## AIM OF THE EXERCISE
Among the entries below, only the lines starting at the one with "none -> red spray bottle [628,369,671,476]" and ending at the one with "yellow rocket [439,370,483,440]", both included, are to be printed exactly.

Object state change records
---*---
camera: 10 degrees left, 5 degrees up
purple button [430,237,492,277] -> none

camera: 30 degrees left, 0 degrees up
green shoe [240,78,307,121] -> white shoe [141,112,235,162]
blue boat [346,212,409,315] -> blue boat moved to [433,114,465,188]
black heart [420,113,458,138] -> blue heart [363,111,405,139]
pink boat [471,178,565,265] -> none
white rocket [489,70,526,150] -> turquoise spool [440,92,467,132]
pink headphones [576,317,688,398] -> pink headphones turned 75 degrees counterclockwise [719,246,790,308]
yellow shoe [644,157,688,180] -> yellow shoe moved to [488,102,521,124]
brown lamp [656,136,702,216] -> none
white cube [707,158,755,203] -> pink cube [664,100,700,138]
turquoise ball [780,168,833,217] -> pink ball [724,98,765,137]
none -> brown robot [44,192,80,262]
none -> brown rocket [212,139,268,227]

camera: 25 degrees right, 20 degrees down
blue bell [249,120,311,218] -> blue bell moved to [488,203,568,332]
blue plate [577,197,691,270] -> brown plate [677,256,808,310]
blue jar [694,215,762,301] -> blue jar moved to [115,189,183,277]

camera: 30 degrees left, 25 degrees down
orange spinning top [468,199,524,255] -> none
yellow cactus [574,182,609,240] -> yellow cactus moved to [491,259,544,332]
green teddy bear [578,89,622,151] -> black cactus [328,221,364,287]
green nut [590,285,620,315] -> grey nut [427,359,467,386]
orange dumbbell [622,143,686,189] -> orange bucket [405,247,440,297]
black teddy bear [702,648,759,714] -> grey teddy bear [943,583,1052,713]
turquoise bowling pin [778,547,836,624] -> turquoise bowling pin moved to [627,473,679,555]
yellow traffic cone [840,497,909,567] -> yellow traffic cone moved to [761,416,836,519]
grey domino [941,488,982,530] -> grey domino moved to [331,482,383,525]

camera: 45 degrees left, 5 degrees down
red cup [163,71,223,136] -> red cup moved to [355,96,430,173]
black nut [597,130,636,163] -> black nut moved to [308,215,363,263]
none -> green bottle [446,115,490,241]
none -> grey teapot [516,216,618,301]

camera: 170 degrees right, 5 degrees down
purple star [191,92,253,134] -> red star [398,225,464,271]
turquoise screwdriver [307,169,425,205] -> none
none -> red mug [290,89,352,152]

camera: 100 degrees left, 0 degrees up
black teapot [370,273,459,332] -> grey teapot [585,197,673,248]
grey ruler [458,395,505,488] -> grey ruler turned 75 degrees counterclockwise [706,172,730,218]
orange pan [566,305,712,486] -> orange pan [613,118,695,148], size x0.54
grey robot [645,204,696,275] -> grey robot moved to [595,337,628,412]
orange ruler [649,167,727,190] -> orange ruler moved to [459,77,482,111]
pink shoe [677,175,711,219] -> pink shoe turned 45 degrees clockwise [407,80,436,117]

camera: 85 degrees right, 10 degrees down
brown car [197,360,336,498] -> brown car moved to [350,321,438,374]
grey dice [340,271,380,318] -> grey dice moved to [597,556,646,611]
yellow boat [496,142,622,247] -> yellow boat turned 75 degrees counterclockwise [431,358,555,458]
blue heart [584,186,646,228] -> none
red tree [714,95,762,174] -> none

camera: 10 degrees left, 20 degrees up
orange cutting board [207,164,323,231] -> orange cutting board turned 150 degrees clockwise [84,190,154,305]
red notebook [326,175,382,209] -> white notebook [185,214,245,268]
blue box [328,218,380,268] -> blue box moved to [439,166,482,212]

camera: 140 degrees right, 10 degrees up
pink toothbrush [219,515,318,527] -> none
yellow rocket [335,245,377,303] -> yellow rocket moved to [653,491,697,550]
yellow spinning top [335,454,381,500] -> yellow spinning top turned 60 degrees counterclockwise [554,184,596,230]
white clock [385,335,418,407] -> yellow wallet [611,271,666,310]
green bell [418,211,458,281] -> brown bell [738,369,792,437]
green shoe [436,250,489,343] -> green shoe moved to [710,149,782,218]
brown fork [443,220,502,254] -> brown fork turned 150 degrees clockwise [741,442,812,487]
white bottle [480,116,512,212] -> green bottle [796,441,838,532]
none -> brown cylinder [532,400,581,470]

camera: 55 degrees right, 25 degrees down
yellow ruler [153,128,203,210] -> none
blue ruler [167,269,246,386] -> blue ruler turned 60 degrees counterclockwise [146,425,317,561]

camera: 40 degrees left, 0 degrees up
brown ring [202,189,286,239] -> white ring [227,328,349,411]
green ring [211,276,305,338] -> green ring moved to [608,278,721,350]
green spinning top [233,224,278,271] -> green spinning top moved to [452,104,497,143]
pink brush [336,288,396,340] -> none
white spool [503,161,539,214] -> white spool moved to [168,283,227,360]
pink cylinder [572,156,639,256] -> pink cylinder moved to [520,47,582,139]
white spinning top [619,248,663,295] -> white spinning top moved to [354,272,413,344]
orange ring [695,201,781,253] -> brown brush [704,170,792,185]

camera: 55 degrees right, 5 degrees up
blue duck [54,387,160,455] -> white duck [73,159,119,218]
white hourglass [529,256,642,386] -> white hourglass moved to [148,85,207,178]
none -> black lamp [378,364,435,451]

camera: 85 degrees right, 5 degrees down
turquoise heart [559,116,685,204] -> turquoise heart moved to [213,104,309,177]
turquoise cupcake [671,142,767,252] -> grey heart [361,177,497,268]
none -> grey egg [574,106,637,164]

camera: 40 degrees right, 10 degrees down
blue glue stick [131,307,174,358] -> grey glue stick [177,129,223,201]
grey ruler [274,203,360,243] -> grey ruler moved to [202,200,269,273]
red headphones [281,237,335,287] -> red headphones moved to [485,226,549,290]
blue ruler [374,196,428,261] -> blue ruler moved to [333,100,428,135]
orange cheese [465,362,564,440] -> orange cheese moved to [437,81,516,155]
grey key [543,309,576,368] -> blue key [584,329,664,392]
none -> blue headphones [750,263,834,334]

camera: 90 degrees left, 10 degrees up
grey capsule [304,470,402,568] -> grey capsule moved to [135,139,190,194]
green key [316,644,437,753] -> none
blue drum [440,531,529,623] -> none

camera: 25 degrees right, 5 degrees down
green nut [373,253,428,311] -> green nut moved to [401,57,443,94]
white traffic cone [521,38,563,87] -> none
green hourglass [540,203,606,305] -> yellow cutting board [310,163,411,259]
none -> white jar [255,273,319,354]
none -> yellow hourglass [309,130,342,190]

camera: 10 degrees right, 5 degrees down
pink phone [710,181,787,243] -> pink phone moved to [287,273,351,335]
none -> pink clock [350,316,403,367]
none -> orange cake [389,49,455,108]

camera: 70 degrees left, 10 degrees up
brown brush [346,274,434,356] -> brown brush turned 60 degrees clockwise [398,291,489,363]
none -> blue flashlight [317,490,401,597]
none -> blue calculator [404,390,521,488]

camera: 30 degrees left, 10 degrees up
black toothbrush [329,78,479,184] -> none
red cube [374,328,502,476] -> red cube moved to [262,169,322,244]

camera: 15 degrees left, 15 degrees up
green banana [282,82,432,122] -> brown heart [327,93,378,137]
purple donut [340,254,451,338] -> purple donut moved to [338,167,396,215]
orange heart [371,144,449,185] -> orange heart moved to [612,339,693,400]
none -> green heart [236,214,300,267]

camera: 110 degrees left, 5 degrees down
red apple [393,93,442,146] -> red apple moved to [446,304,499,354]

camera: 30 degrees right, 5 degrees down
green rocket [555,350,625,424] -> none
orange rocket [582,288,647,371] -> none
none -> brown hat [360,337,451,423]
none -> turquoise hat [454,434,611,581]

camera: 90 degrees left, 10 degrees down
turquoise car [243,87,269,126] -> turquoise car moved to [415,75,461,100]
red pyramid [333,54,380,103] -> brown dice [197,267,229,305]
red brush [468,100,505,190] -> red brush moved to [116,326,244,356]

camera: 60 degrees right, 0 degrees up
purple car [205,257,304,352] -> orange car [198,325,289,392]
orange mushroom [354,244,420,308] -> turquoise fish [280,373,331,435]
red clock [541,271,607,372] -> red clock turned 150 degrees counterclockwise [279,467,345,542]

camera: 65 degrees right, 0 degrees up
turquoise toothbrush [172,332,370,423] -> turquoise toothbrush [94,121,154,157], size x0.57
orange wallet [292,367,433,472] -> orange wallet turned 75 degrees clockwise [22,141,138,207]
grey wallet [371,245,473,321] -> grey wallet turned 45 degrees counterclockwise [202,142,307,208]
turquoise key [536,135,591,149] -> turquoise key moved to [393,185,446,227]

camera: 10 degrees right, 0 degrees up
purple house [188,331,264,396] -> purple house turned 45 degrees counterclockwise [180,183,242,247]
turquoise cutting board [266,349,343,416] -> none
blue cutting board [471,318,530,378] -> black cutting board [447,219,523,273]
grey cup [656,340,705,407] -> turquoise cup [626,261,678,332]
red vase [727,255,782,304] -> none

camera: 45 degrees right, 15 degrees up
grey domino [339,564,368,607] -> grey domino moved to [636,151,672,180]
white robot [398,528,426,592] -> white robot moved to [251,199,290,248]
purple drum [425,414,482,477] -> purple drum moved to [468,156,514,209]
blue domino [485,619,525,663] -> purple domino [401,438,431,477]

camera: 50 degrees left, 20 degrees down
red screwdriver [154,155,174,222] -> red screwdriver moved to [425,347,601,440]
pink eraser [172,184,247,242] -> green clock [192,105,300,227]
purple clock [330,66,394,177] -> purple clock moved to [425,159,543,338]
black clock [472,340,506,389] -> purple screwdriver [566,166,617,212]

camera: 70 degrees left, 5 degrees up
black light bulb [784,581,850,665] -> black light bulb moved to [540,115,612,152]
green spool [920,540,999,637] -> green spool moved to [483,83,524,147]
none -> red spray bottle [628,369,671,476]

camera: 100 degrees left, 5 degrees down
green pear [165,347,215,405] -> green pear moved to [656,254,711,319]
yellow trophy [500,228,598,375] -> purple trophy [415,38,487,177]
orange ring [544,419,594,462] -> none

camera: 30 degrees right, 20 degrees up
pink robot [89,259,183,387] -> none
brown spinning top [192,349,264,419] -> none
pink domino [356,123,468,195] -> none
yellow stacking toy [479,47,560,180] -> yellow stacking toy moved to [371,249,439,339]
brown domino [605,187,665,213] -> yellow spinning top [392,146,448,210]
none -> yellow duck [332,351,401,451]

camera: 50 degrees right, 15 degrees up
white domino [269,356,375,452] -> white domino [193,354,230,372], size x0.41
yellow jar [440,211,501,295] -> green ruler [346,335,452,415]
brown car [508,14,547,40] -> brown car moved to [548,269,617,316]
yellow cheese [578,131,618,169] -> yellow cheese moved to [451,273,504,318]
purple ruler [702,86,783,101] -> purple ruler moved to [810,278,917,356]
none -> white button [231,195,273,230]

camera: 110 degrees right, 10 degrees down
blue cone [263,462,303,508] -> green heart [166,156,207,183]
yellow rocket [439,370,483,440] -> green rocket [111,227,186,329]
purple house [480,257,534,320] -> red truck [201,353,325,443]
---*---
## EXERCISE RESULT
none -> red spray bottle [628,369,671,476]

camera: 100 degrees left, 5 degrees down
green pear [165,347,215,405] -> green pear moved to [656,254,711,319]
yellow trophy [500,228,598,375] -> purple trophy [415,38,487,177]
orange ring [544,419,594,462] -> none

camera: 30 degrees right, 20 degrees up
pink robot [89,259,183,387] -> none
brown spinning top [192,349,264,419] -> none
pink domino [356,123,468,195] -> none
yellow stacking toy [479,47,560,180] -> yellow stacking toy moved to [371,249,439,339]
brown domino [605,187,665,213] -> yellow spinning top [392,146,448,210]
none -> yellow duck [332,351,401,451]

camera: 50 degrees right, 15 degrees up
white domino [269,356,375,452] -> white domino [193,354,230,372], size x0.41
yellow jar [440,211,501,295] -> green ruler [346,335,452,415]
brown car [508,14,547,40] -> brown car moved to [548,269,617,316]
yellow cheese [578,131,618,169] -> yellow cheese moved to [451,273,504,318]
purple ruler [702,86,783,101] -> purple ruler moved to [810,278,917,356]
none -> white button [231,195,273,230]

camera: 110 degrees right, 10 degrees down
blue cone [263,462,303,508] -> green heart [166,156,207,183]
yellow rocket [439,370,483,440] -> green rocket [111,227,186,329]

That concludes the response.